> Your instructions
Leave the pictures out. Retype exactly the lines below from the one containing "building: [292,342,336,385] ->" through the one containing "building: [320,400,355,455] -> none", and no others.

> Excerpts from a dataset
- - -

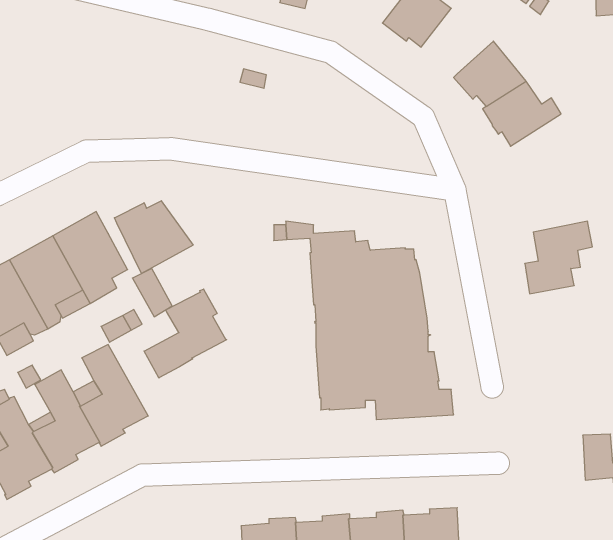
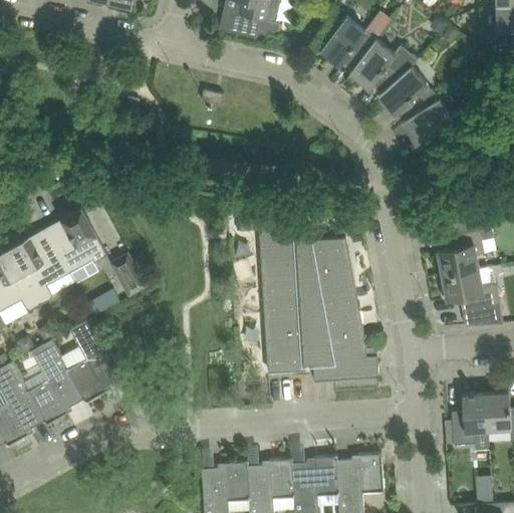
building: none -> [348,39,417,93]
building: [114,201,193,274] -> none
building: none -> [439,266,500,325]
building: [144,289,227,378] -> none
building: none -> [451,393,488,450]

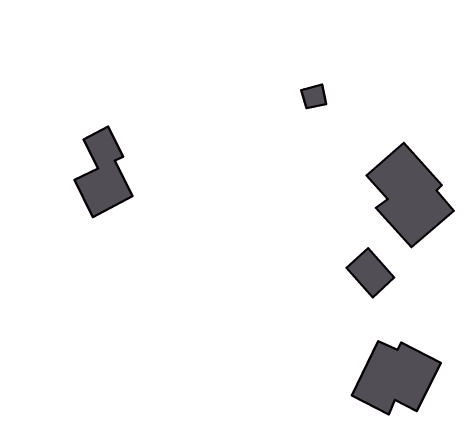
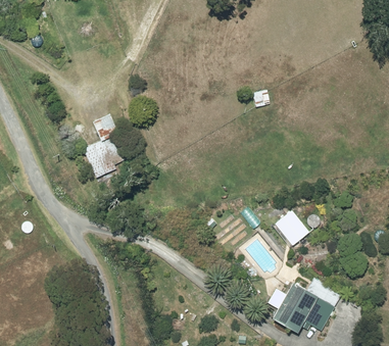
building: [366,143,454,247] -> none

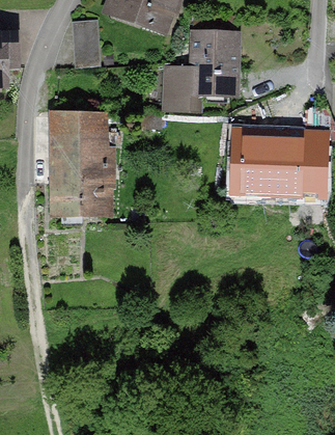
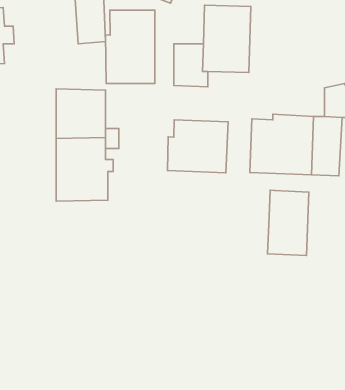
building: none -> [106,10,155,83]
building: none -> [168,120,228,173]
building: none -> [268,190,309,256]

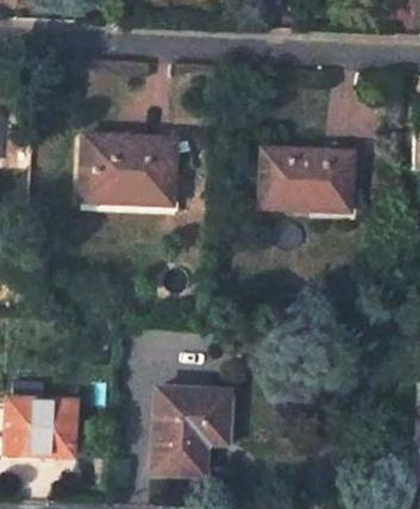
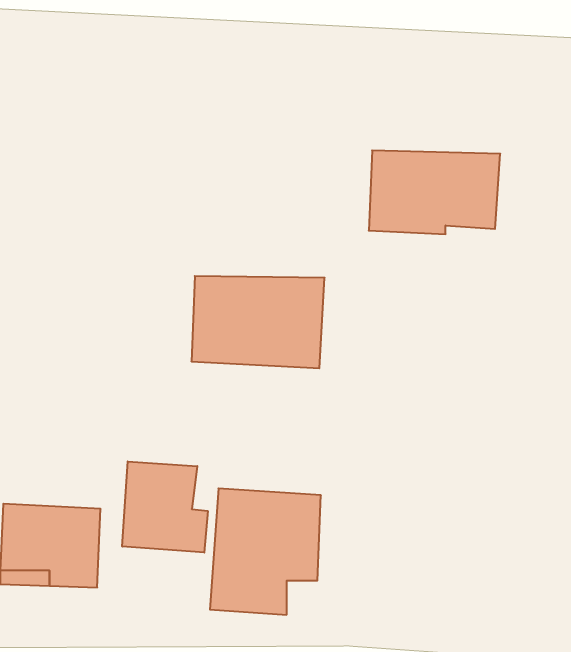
building: [80,139,173,203] -> [191,276,325,368]
building: none -> [122,461,208,553]

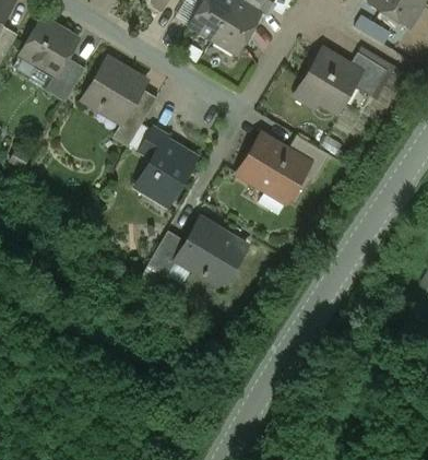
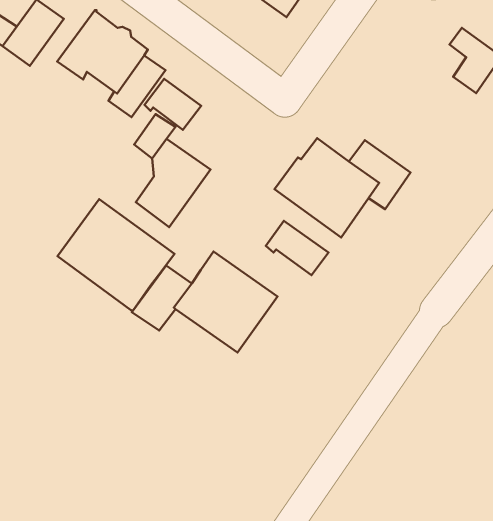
building: [302,49,360,113] -> none
building: none -> [144,79,201,130]
building: none -> [58,199,174,311]
building: none -> [266,221,329,275]

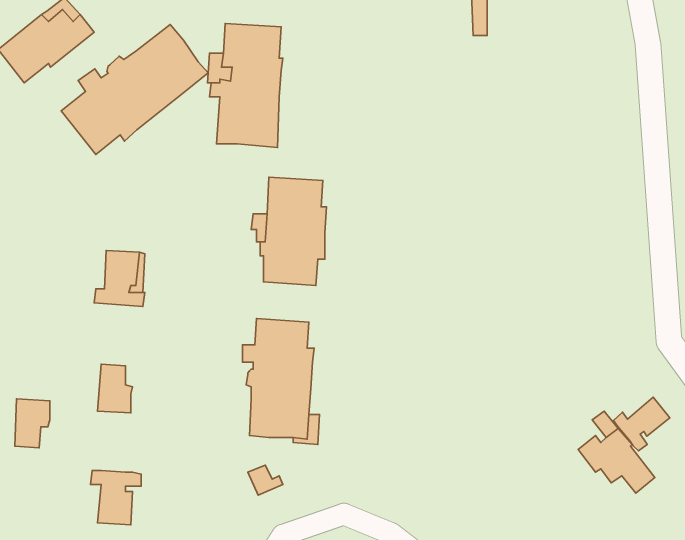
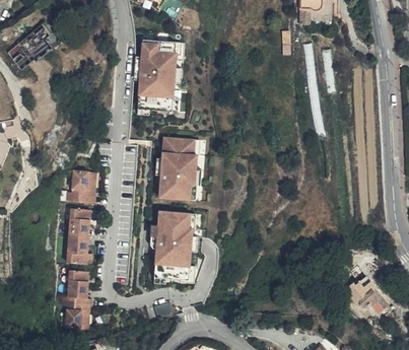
building: [61,25,208,154] -> none
building: none -> [68,213,88,241]
building: [613,397,670,451] -> none
building: [15,399,50,448] -> [68,275,88,303]

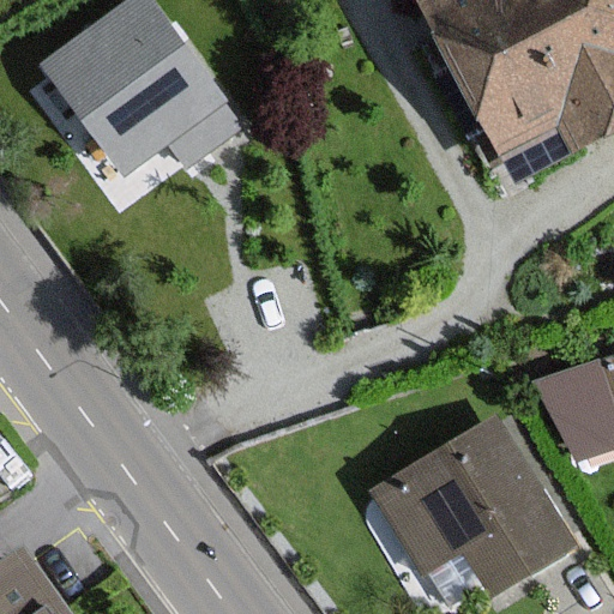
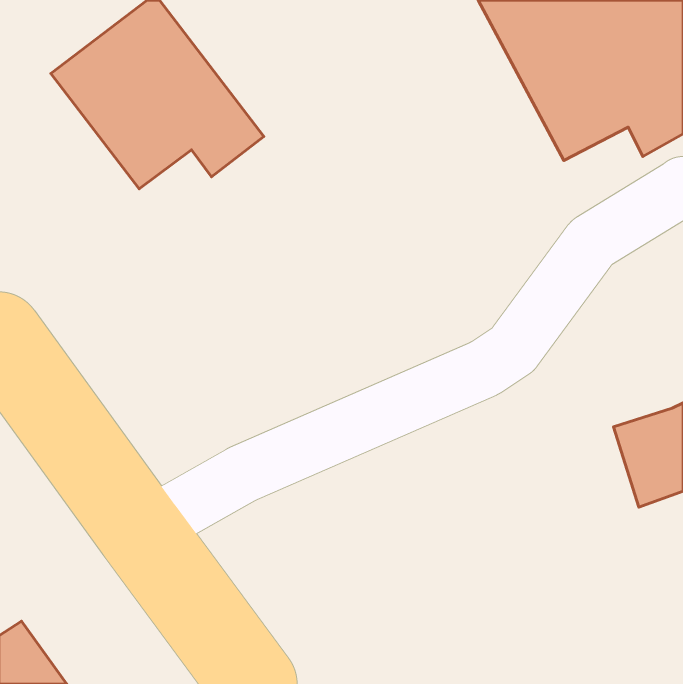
building: [379,421,570,588] -> none

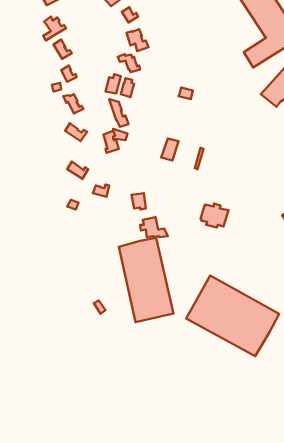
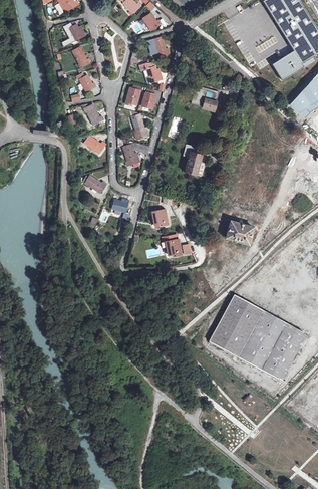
building: [119,238,174,322] -> none

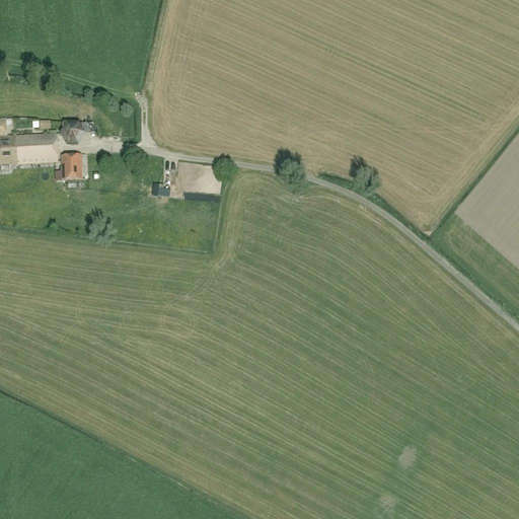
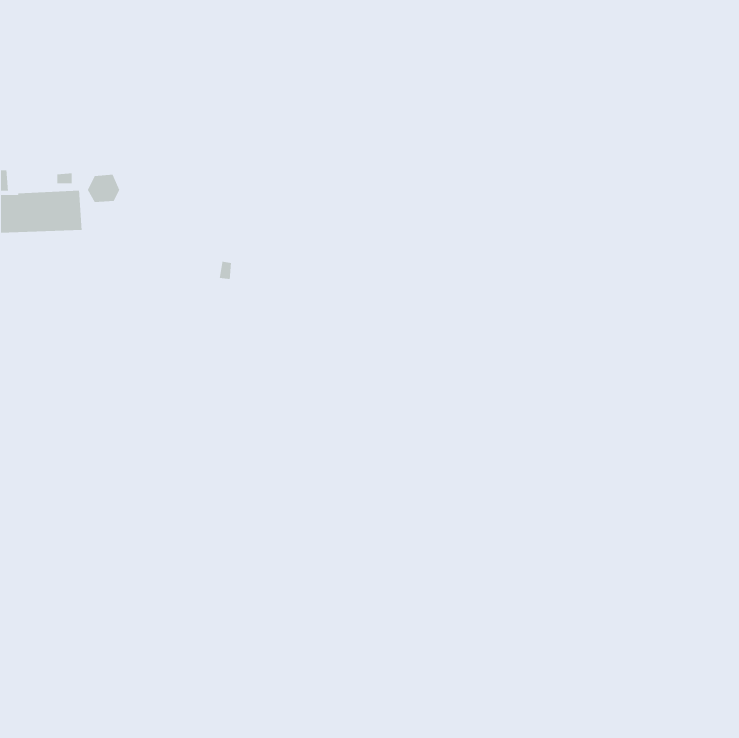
building: [62,153,83,179] -> none

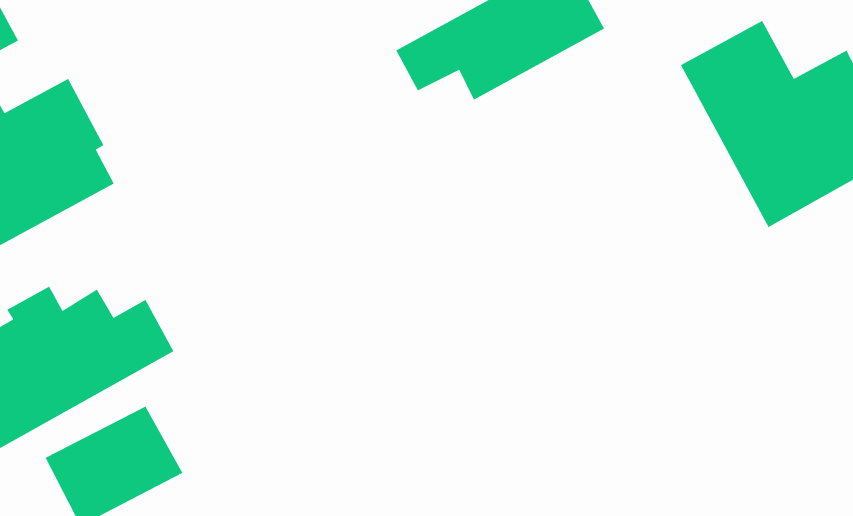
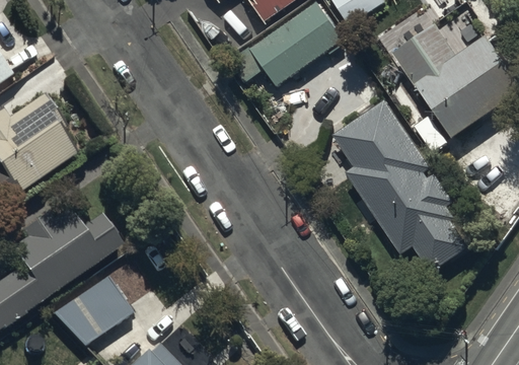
building: none -> [332,98,468,273]

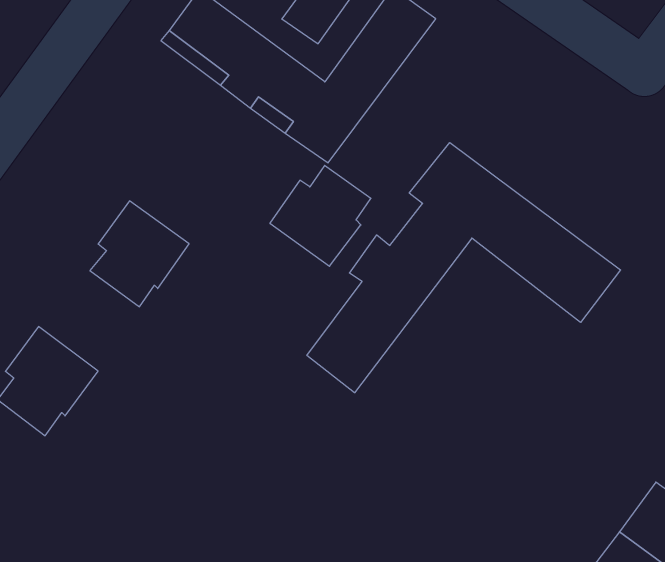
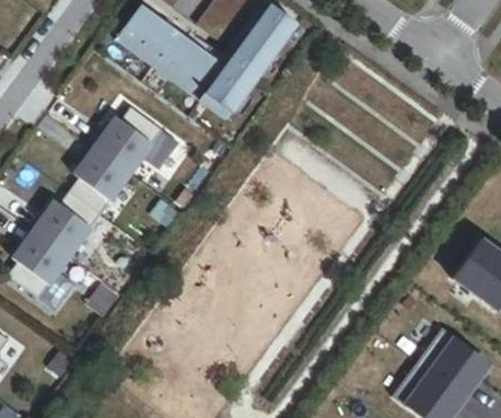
building: [307,143,621,393] -> none
building: [270,165,371,266] -> [95,106,162,173]
building: none -> [35,190,102,257]

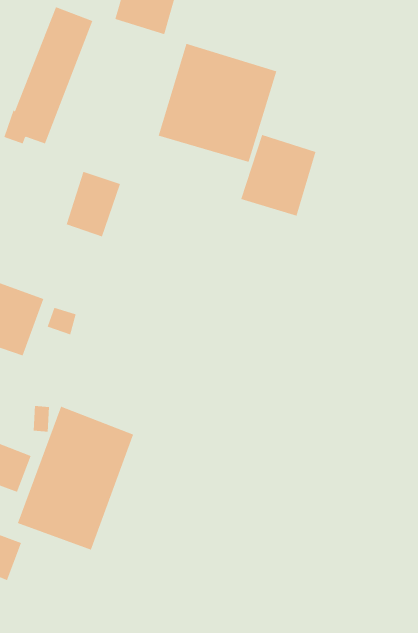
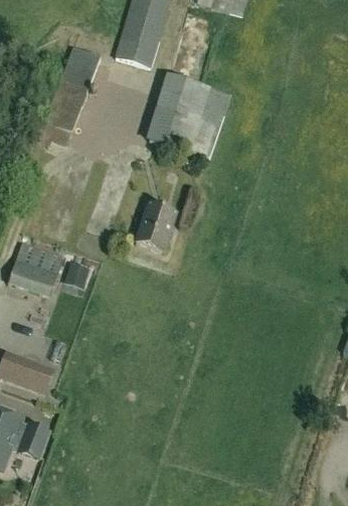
building: [241,134,316,216] -> none
building: [66,171,121,237] -> [137,202,176,249]
building: [17,406,134,550] -> none

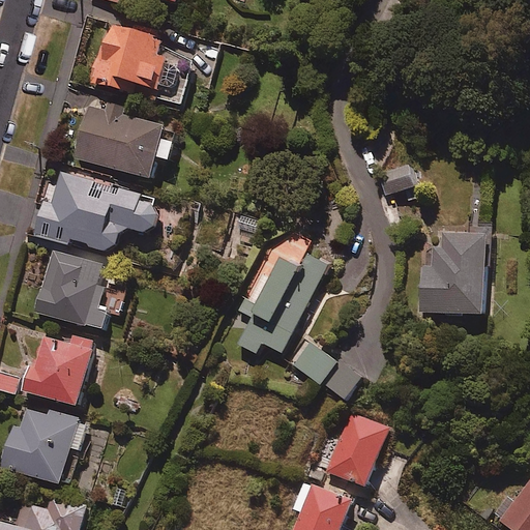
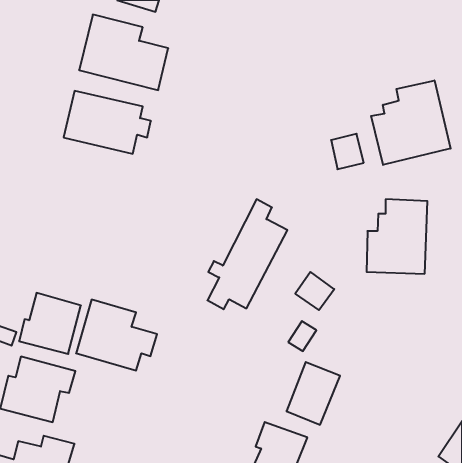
building: none -> [371,80,451,165]
building: [33,172,159,249] -> none
building: [33,251,125,331] -> [76,300,157,371]
building: [292,342,336,385] -> [295,272,334,310]

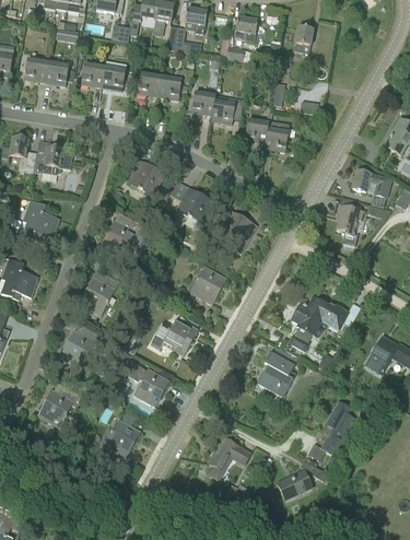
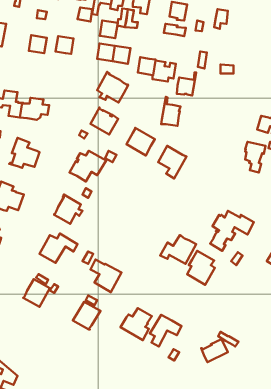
building: [24,58,48,82] -> none
building: [102,66,126,90] -> [100,20,118,38]
building: none -> [97,72,128,103]
building: [263,111,290,151] -> [161,97,181,126]
building: [190,266,226,304] -> none
building: [150,317,198,355] -> [160,235,196,264]
building: [320,400,355,455] -> none
building: none -> [121,308,152,340]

- - -

> Task answer
building: [292,342,336,385] -> [295,272,334,310]

building: [24,58,48,82] -> none
building: [102,66,126,90] -> [100,20,118,38]
building: none -> [97,72,128,103]
building: [263,111,290,151] -> [161,97,181,126]
building: [190,266,226,304] -> none
building: [150,317,198,355] -> [160,235,196,264]
building: [320,400,355,455] -> none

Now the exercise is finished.